### Problem
Please give back word for word the lines below, from the first one through the one with "P202 pin 2: VCC -> GND".
──────── Records for this exercise
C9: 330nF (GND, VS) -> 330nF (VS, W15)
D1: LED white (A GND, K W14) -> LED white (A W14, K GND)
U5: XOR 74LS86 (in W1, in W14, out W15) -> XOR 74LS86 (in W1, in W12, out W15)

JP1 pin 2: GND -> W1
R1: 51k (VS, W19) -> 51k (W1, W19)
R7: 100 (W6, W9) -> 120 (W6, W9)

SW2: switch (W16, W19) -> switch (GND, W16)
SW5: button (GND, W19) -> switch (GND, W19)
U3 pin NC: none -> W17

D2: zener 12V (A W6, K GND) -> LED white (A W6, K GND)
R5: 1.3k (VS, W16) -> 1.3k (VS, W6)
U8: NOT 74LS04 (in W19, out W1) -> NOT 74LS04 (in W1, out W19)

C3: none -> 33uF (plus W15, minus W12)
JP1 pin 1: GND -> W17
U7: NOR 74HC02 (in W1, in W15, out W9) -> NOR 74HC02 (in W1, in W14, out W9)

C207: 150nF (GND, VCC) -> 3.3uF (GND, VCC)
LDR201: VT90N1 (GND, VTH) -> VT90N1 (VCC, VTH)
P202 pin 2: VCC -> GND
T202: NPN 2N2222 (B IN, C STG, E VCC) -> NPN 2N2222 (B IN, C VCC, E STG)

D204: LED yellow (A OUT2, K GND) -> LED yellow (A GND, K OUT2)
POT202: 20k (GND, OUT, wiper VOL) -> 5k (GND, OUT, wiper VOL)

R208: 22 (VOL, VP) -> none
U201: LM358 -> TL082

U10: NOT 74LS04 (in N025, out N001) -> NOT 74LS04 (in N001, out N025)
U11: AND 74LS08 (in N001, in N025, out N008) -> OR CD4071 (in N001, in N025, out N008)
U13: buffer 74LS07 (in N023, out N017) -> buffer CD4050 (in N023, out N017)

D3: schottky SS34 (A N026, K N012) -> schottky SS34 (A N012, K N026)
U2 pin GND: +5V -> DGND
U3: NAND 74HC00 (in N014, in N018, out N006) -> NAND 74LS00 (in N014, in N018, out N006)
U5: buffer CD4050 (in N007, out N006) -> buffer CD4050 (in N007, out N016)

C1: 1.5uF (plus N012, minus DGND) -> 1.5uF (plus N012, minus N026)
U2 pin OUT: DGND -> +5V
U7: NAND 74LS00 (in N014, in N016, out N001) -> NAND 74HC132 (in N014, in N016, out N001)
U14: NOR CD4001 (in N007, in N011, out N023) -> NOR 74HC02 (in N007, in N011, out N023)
────────────────
### Finished task
C9: 330nF (GND, VS) -> 330nF (VS, W15)
D1: LED white (A GND, K W14) -> LED white (A W14, K GND)
U5: XOR 74LS86 (in W1, in W14, out W15) -> XOR 74LS86 (in W1, in W12, out W15)

JP1 pin 2: GND -> W1
R1: 51k (VS, W19) -> 51k (W1, W19)
R7: 100 (W6, W9) -> 120 (W6, W9)

SW2: switch (W16, W19) -> switch (GND, W16)
SW5: button (GND, W19) -> switch (GND, W19)
U3 pin NC: none -> W17

D2: zener 12V (A W6, K GND) -> LED white (A W6, K GND)
R5: 1.3k (VS, W16) -> 1.3k (VS, W6)
U8: NOT 74LS04 (in W19, out W1) -> NOT 74LS04 (in W1, out W19)

C3: none -> 33uF (plus W15, minus W12)
JP1 pin 1: GND -> W17
U7: NOR 74HC02 (in W1, in W15, out W9) -> NOR 74HC02 (in W1, in W14, out W9)

C207: 150nF (GND, VCC) -> 3.3uF (GND, VCC)
LDR201: VT90N1 (GND, VTH) -> VT90N1 (VCC, VTH)
P202 pin 2: VCC -> GND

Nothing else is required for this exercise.